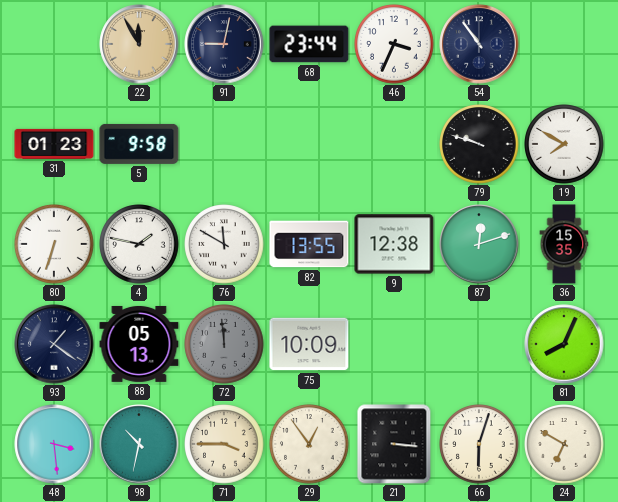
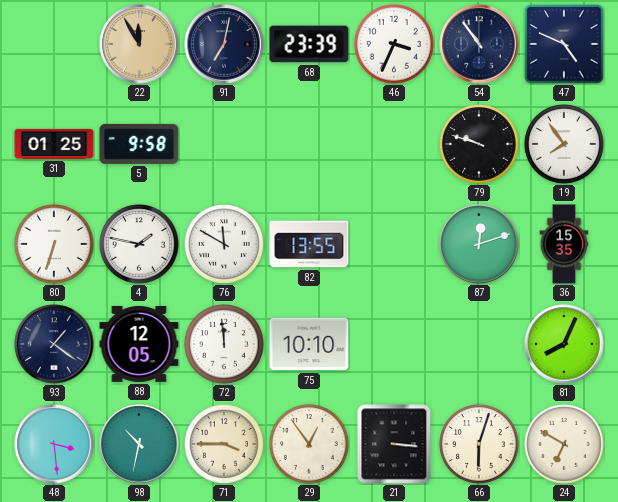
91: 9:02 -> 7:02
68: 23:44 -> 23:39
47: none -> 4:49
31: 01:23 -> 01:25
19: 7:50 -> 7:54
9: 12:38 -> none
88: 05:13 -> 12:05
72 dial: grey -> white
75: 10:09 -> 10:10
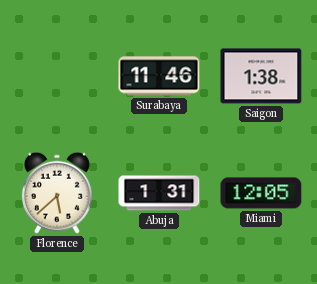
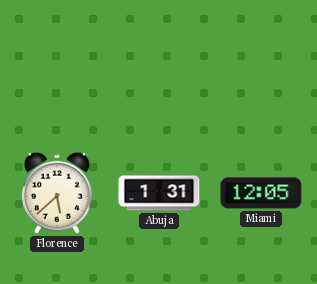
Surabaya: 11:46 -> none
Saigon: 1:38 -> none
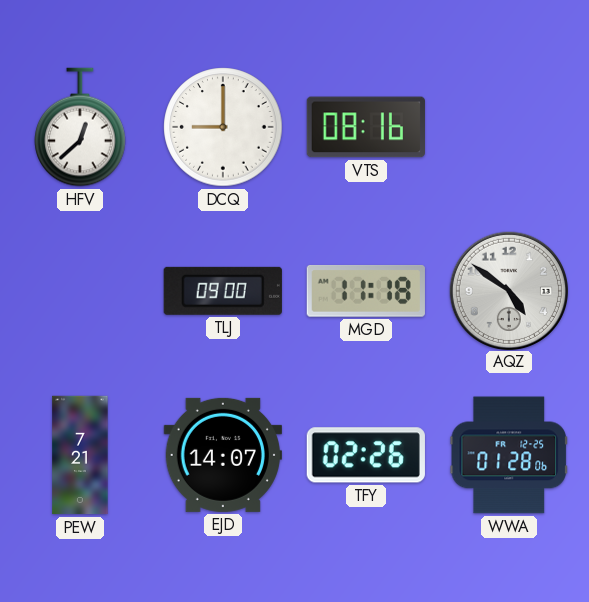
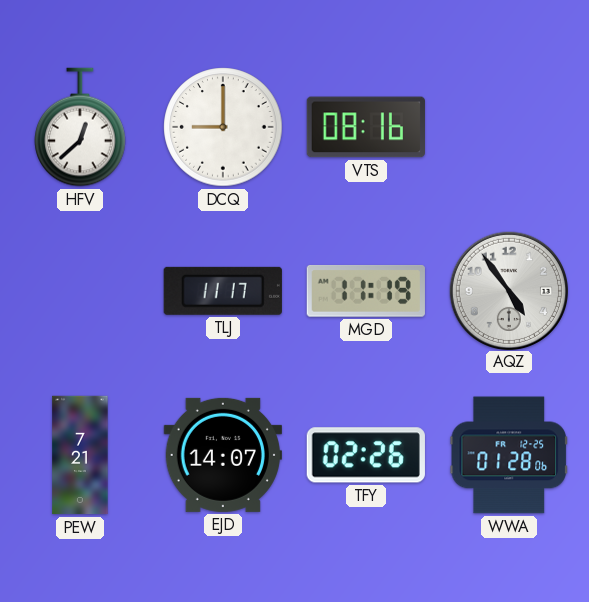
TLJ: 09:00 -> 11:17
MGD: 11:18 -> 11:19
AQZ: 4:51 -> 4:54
= = =
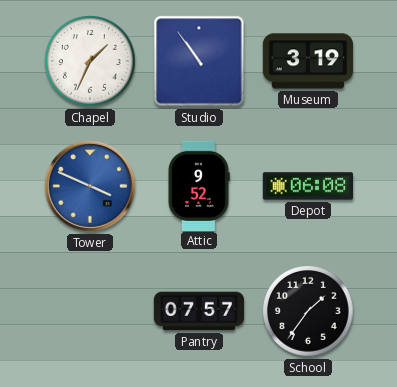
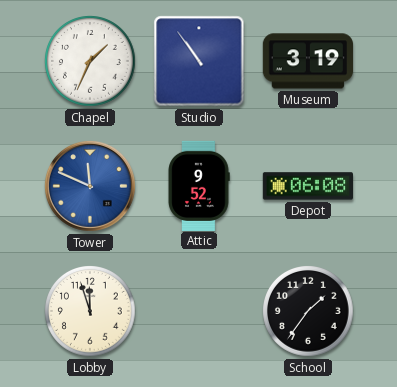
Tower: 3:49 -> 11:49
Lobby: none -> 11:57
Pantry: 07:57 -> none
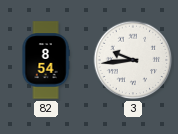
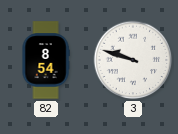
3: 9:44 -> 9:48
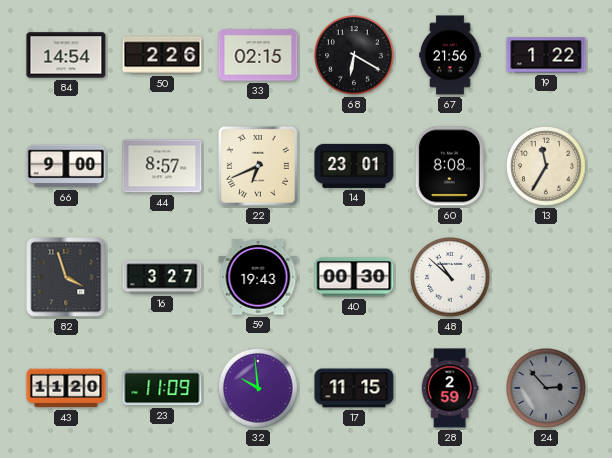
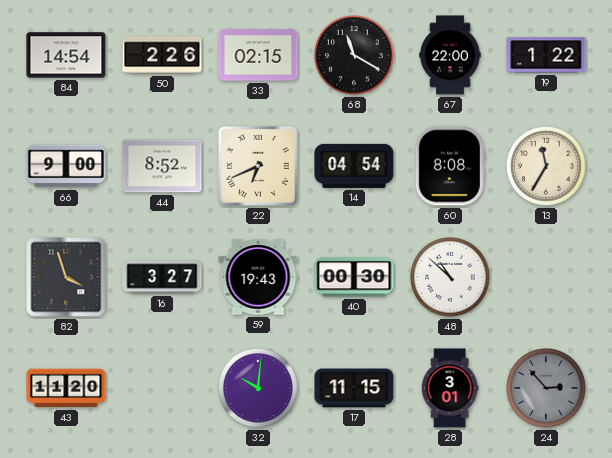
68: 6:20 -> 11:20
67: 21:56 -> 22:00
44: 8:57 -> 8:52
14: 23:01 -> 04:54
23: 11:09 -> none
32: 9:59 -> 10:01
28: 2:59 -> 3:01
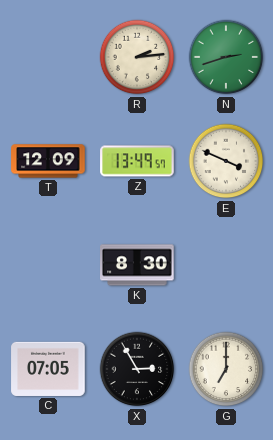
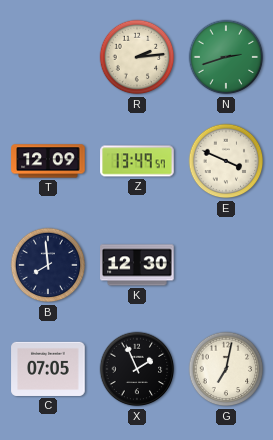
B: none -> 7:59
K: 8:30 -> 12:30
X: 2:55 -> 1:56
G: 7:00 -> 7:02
= = =
**Your instructions**: Copy the data from the line with "Tower: 3:49 -> 11:49" up to and including the line with "G: 7:00 -> 7:02". Leave the pictures out of your copy.

**Complete answer**:
Tower: 3:49 -> 11:49
Lobby: none -> 11:57
Pantry: 07:57 -> none
3: 9:44 -> 9:48
68: 6:20 -> 11:20
67: 21:56 -> 22:00
44: 8:57 -> 8:52
14: 23:01 -> 04:54
23: 11:09 -> none
32: 9:59 -> 10:01
28: 2:59 -> 3:01
B: none -> 7:59
K: 8:30 -> 12:30
X: 2:55 -> 1:56
G: 7:00 -> 7:02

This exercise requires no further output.